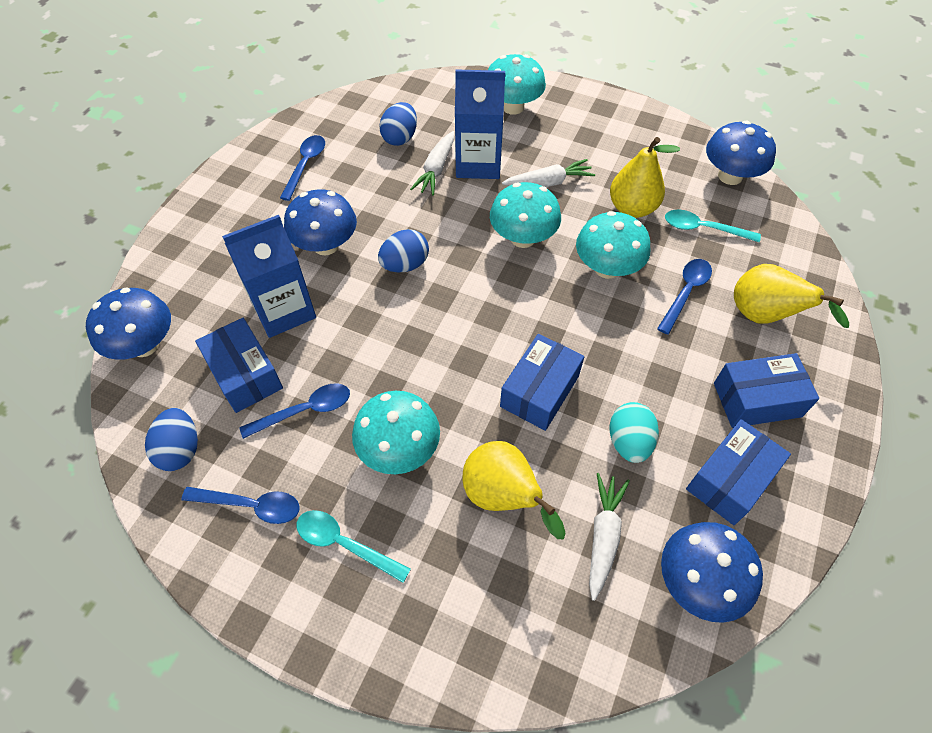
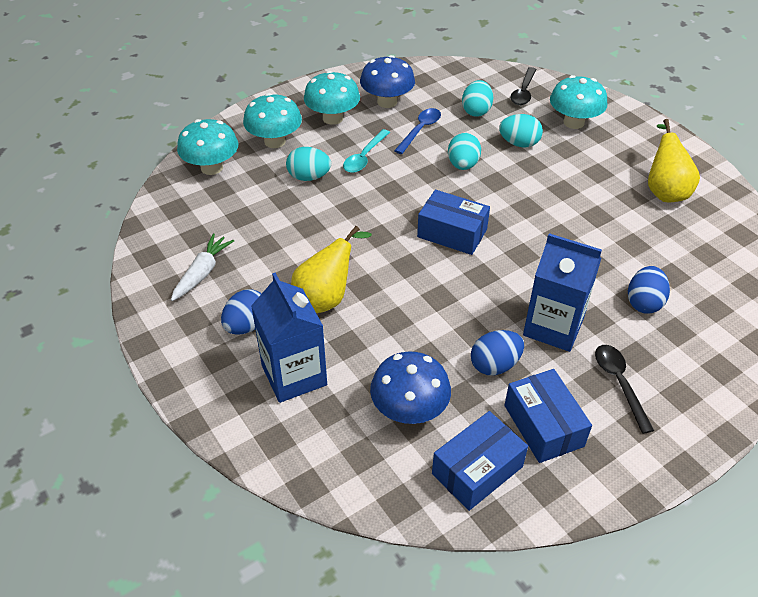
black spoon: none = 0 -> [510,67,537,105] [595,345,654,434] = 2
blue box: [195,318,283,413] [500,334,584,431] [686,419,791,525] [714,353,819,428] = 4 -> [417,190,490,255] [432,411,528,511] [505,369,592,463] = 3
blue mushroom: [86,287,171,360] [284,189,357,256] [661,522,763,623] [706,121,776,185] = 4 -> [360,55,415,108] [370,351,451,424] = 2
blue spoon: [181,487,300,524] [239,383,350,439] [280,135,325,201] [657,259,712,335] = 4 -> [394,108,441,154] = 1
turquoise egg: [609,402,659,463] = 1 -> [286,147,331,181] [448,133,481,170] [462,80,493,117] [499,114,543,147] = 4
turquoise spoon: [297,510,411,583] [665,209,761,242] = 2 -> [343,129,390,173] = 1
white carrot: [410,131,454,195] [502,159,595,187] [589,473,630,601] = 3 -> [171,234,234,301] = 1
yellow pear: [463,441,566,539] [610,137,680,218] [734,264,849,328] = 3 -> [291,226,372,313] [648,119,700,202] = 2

━━━━━━━━━━━━━━━━━━━━

- Assigned task -
Only the lines from the first line of the entries through the line containing "blue box: [195,318,283,413]" should be output, exactly as they are, without pictures.

- Answer below -
black spoon: none = 0 -> [510,67,537,105] [595,345,654,434] = 2
blue box: [195,318,283,413] [500,334,584,431] [686,419,791,525] [714,353,819,428] = 4 -> [417,190,490,255] [432,411,528,511] [505,369,592,463] = 3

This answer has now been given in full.